** Dataset **
****************************************
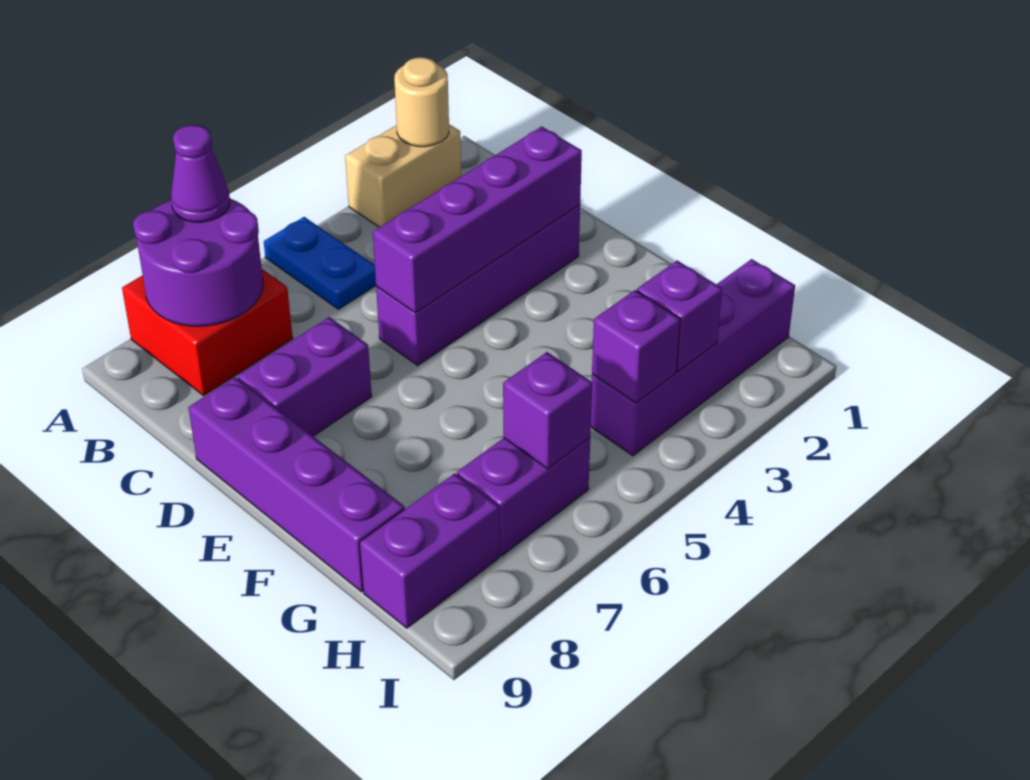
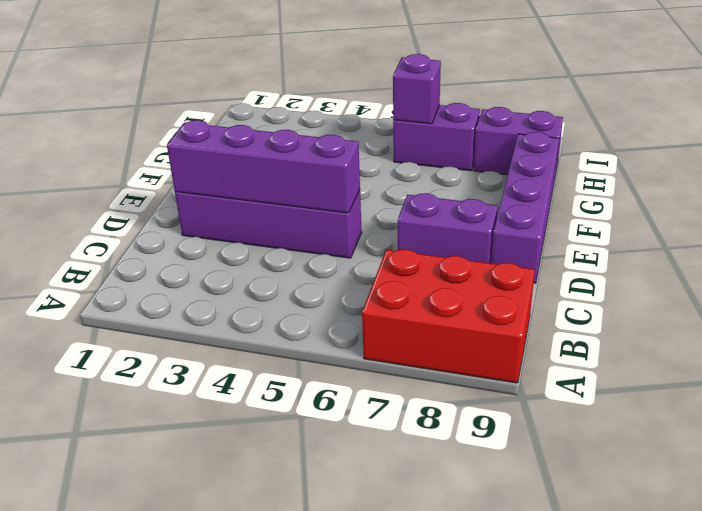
red brick A7:B9 level 1 -> red brick A7:B8 level 1
none -> tan brick A2:A3 level 1
none -> blue plate A5:B5 level 1
none -> purple brick H1:H4 level 1

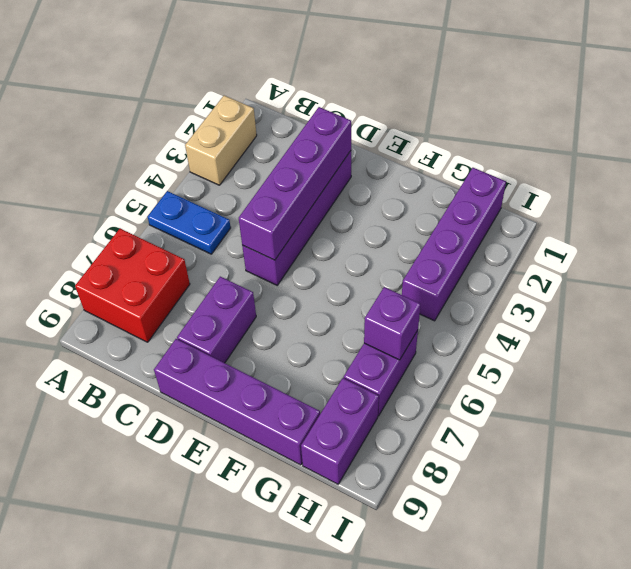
none -> tan round brick A2 level 2
none -> purple round brick A7:B8 level 2
none -> purple brick H3 level 2

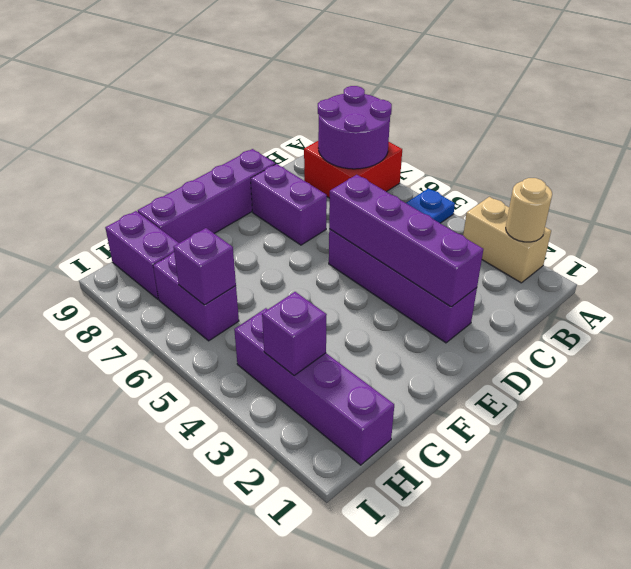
none -> purple brick H4 level 2
none -> purple cone A7 level 3

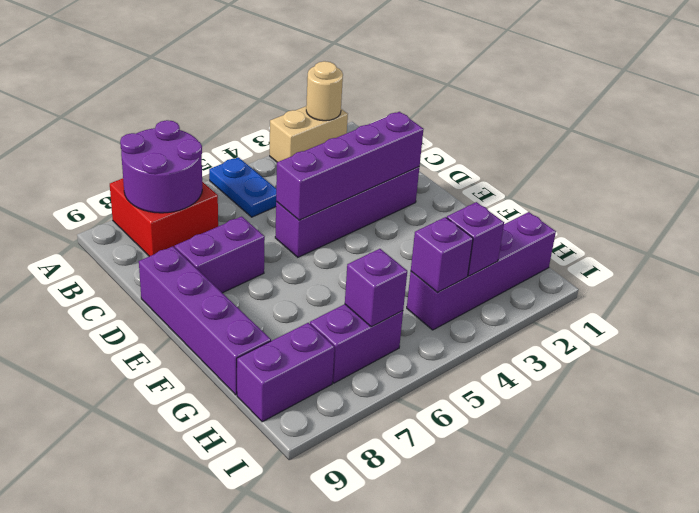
none -> purple cone A7 level 3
****************************************
** Task brief **
Pictures are to be omitted from the copy. Reproduce exactly, and only, the lines from the one containing "none -> purple brick H1:H4 level 1" to the end of the listing above.

** Exercise output **
none -> purple brick H1:H4 level 1

none -> tan round brick A2 level 2
none -> purple round brick A7:B8 level 2
none -> purple brick H3 level 2

none -> purple brick H4 level 2
none -> purple cone A7 level 3

none -> purple cone A7 level 3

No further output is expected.